### REQUIRED ACTION
The reply should hold every entry exactly as written and none of the pictures.

(Dataset excerpts)
= = =
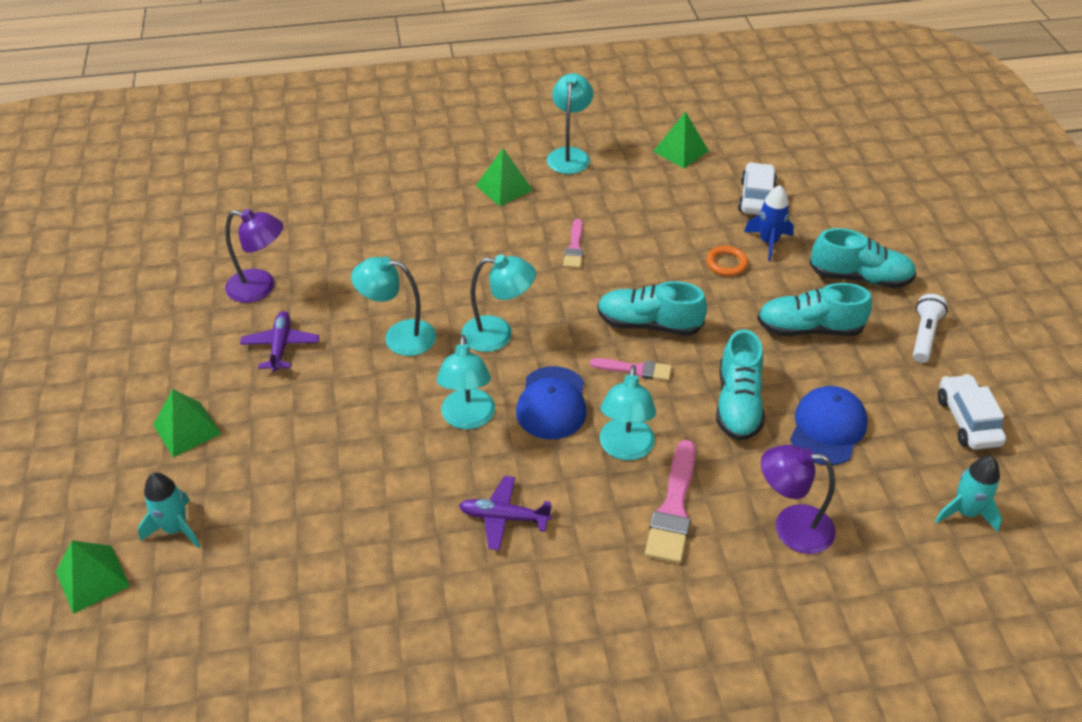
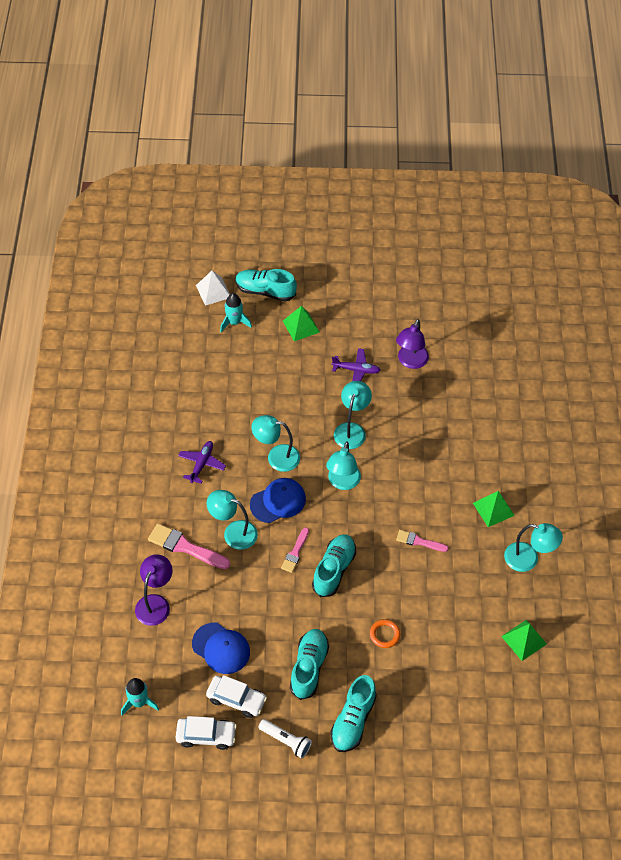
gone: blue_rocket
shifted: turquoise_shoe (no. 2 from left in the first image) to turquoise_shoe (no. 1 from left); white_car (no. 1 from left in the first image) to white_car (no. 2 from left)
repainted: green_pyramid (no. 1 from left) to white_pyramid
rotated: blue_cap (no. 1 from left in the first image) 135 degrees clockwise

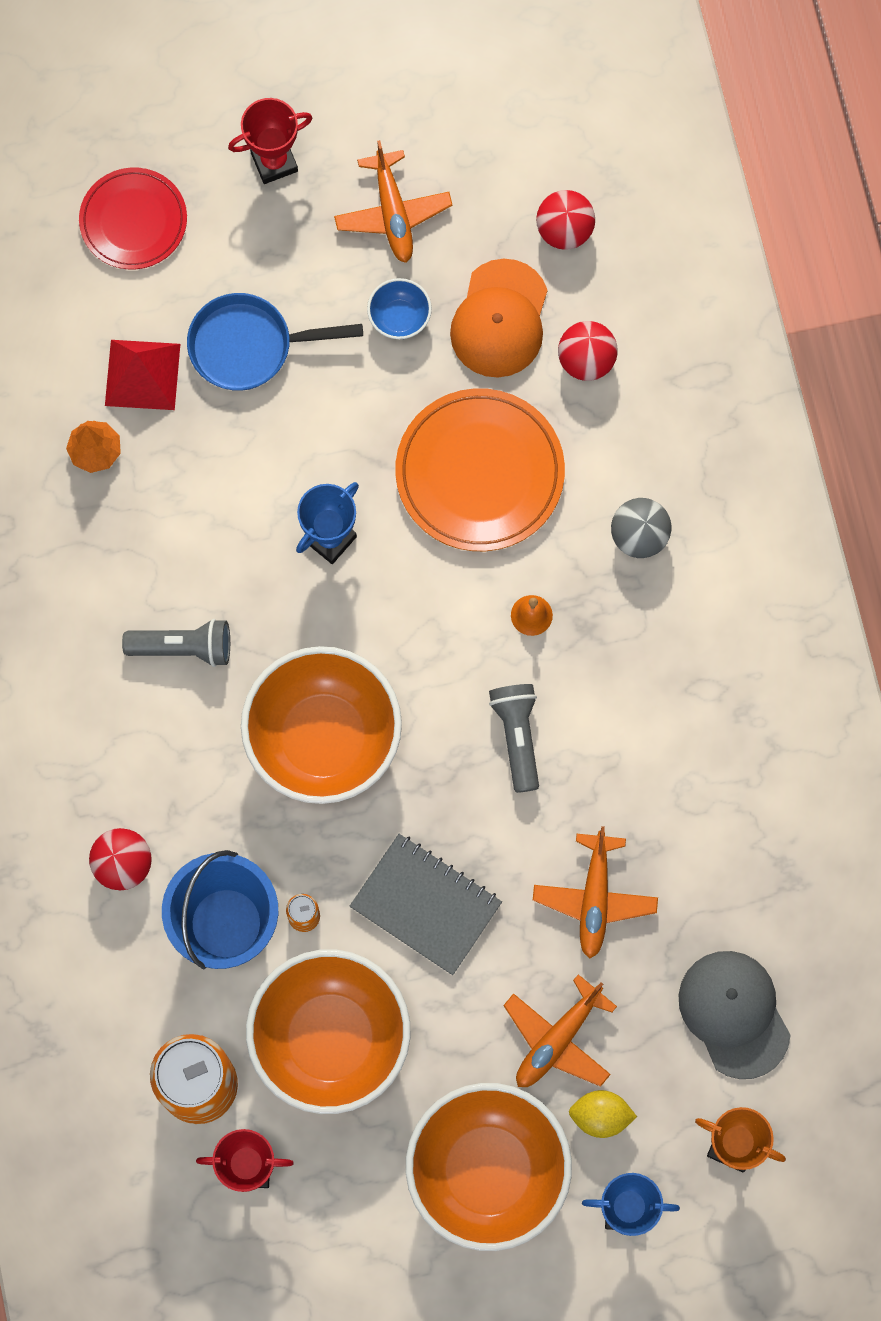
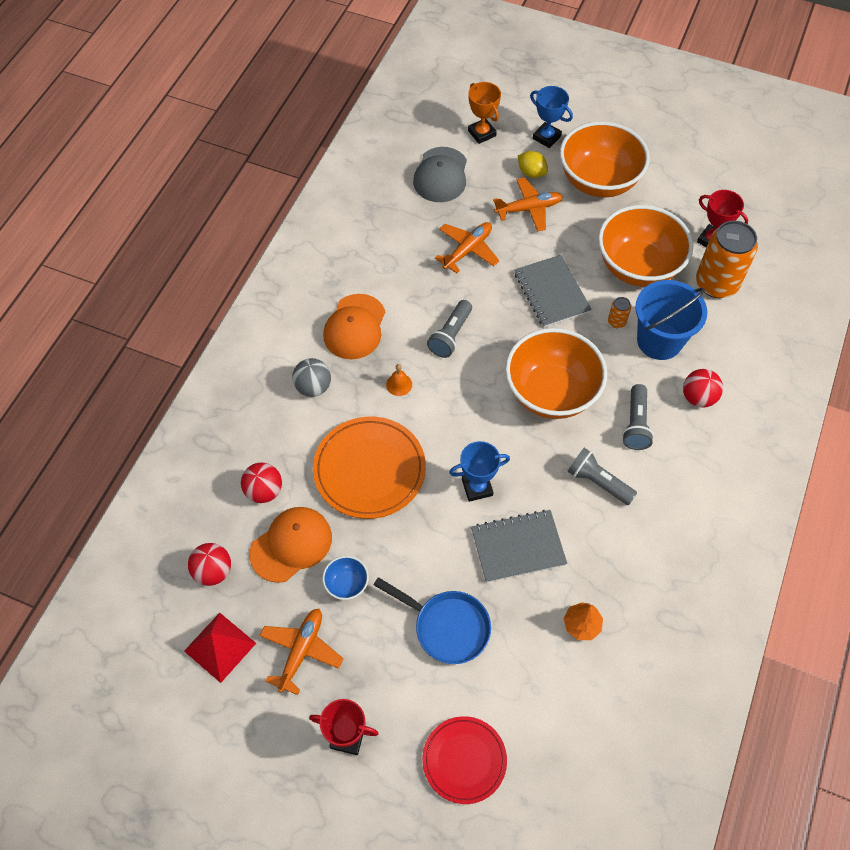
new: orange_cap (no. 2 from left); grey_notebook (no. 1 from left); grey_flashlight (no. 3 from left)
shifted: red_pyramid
= = =
### REPLY TO THE TASK
gone: blue_rocket
shifted: turquoise_shoe (no. 2 from left in the first image) to turquoise_shoe (no. 1 from left); white_car (no. 1 from left in the first image) to white_car (no. 2 from left)
repainted: green_pyramid (no. 1 from left) to white_pyramid
rotated: blue_cap (no. 1 from left in the first image) 135 degrees clockwise

new: orange_cap (no. 2 from left); grey_notebook (no. 1 from left); grey_flashlight (no. 3 from left)
shifted: red_pyramid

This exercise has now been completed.